▶ [DESCRIPTION OF THE TASK]: How many lines of the listing contain the string "degrees"? Only the number is wanted.

▶ [SOURCE MATERIAL]:
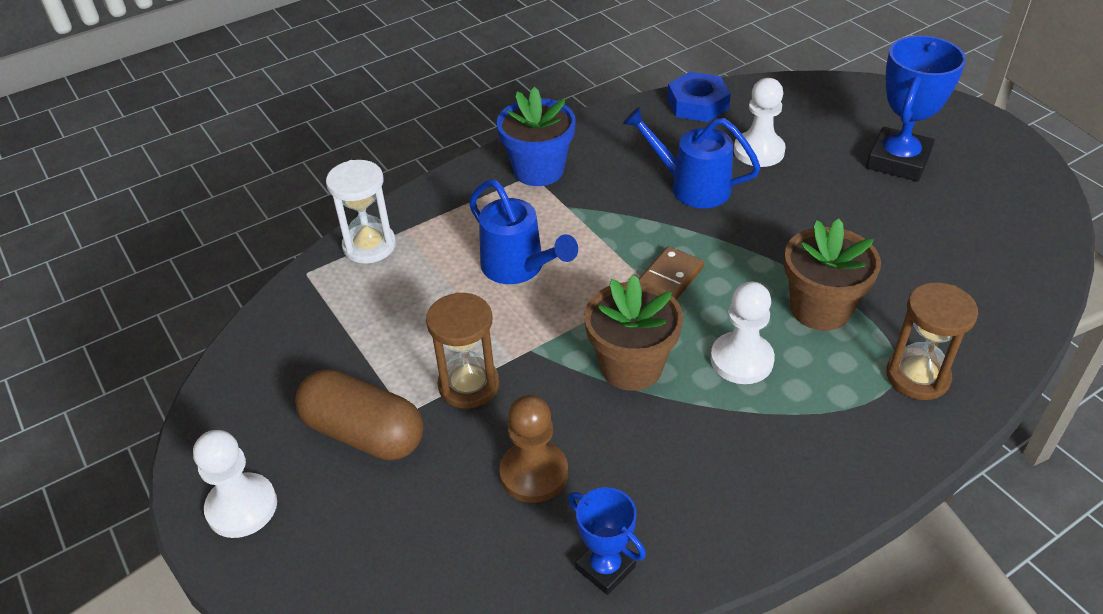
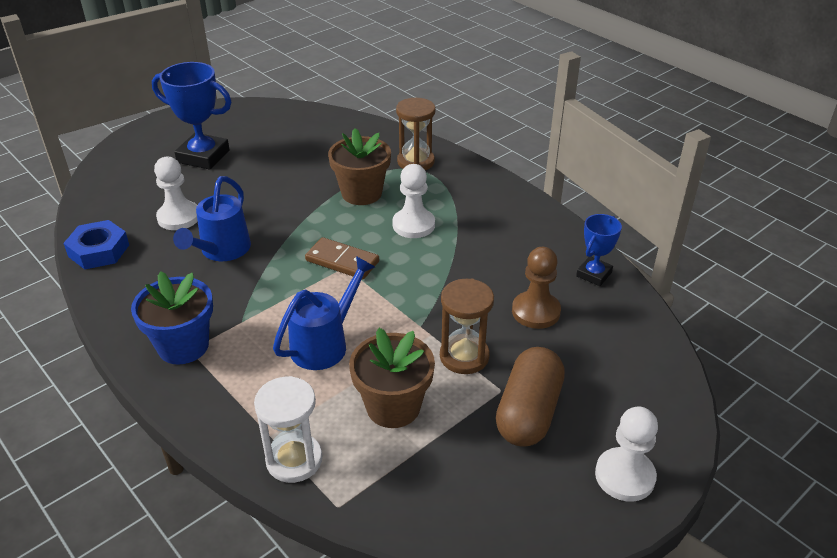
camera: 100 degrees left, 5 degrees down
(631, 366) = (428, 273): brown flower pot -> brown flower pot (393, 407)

...

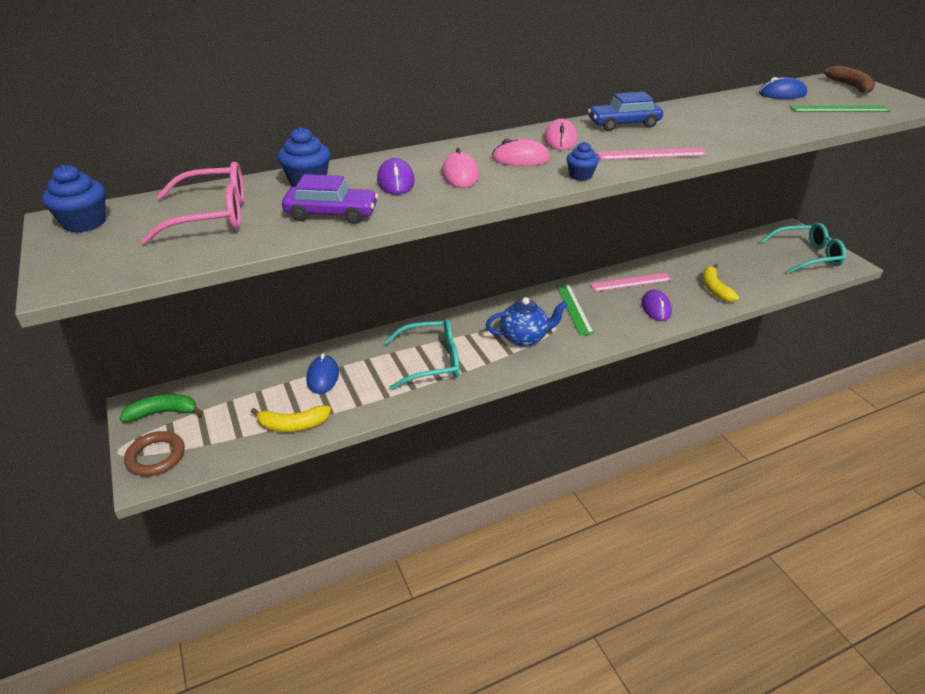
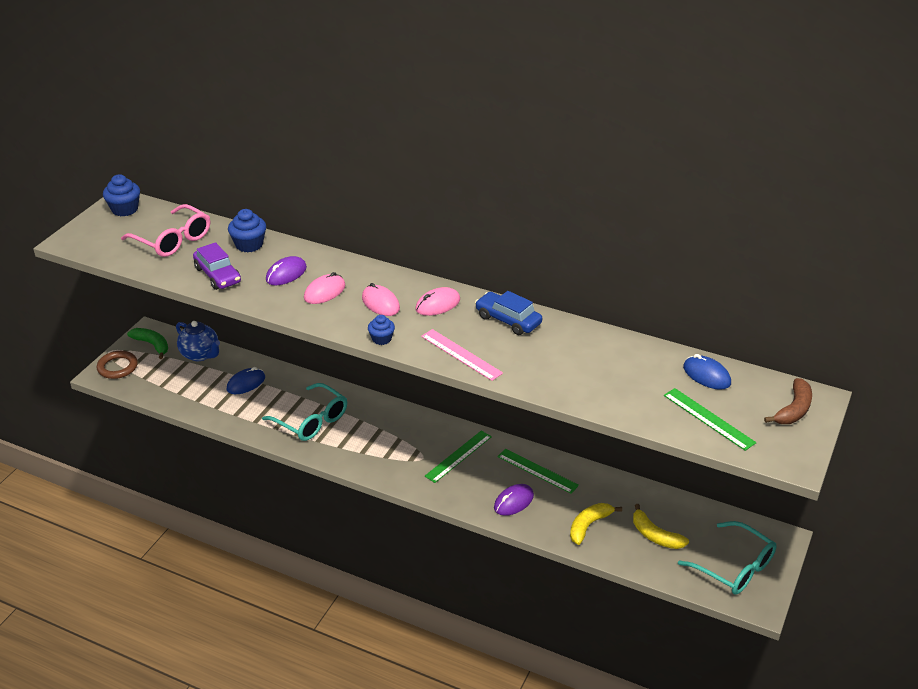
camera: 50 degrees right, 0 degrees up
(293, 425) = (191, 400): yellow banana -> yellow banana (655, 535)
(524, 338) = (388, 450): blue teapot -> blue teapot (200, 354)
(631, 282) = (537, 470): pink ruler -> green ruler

▶ [RESULT OF THIS TASK]: 2